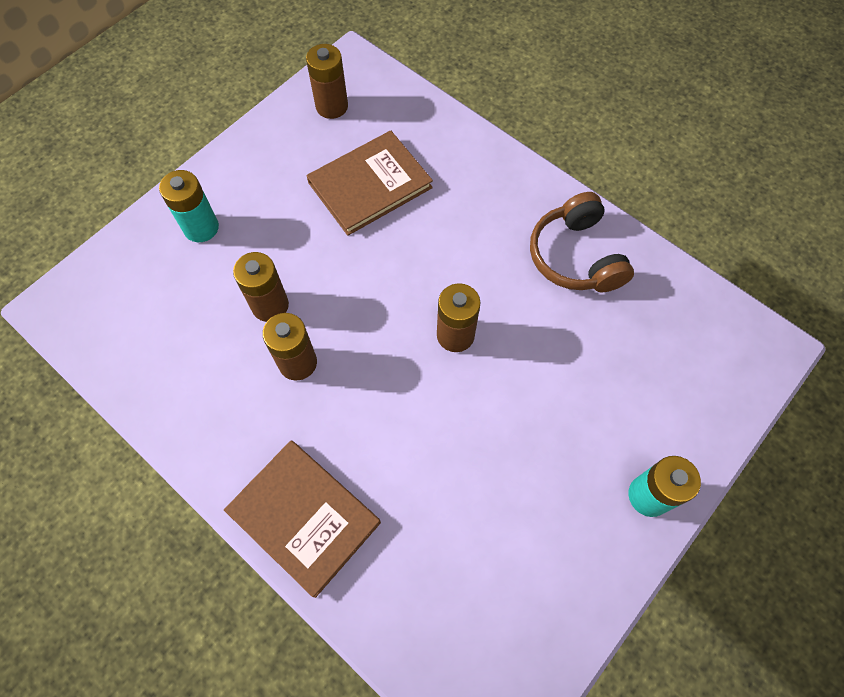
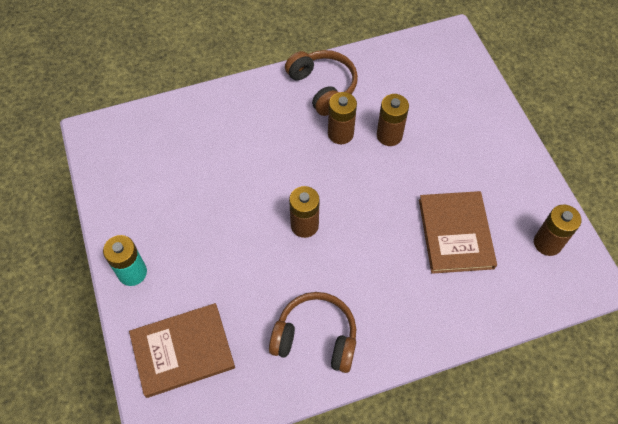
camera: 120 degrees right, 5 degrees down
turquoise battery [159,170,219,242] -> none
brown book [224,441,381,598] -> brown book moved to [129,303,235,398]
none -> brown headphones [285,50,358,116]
==========
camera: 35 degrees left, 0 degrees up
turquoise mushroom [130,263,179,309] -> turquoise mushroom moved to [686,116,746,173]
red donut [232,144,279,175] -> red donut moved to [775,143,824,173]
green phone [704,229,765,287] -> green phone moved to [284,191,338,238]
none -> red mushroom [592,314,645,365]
==========
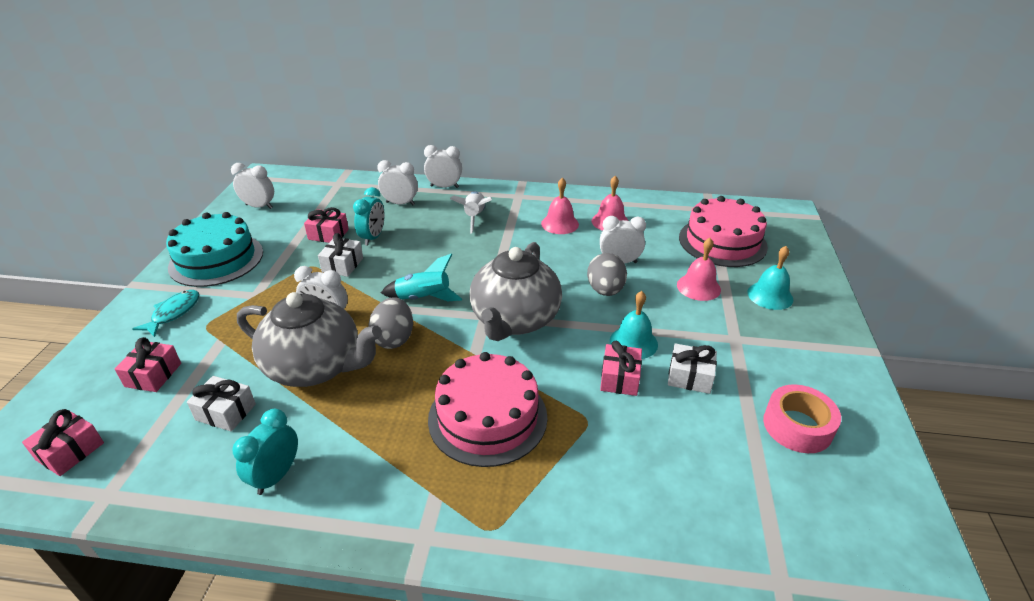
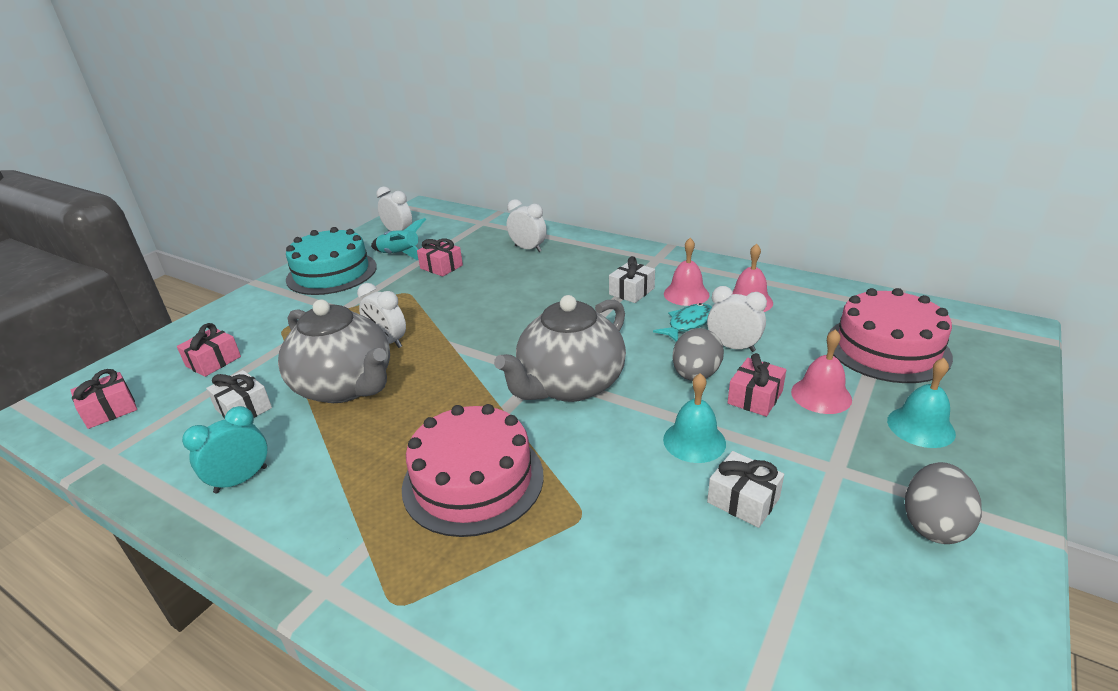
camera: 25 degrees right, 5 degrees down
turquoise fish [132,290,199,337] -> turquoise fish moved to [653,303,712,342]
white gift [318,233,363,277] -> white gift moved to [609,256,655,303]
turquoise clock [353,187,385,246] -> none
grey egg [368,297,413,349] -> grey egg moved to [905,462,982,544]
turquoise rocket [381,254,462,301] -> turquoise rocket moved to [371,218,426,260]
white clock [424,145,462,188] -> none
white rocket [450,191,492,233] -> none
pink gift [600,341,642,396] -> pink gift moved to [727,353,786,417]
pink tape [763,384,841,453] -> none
==========
**Work to complete:**
All lines above between those holding "camera: 25 degrees right, 5 degrees down" and "pink tape [763,384,841,453] -> none", inclusive, must be set down unchanged, and no other line may be included.

**Your solution:**
camera: 25 degrees right, 5 degrees down
turquoise fish [132,290,199,337] -> turquoise fish moved to [653,303,712,342]
white gift [318,233,363,277] -> white gift moved to [609,256,655,303]
turquoise clock [353,187,385,246] -> none
grey egg [368,297,413,349] -> grey egg moved to [905,462,982,544]
turquoise rocket [381,254,462,301] -> turquoise rocket moved to [371,218,426,260]
white clock [424,145,462,188] -> none
white rocket [450,191,492,233] -> none
pink gift [600,341,642,396] -> pink gift moved to [727,353,786,417]
pink tape [763,384,841,453] -> none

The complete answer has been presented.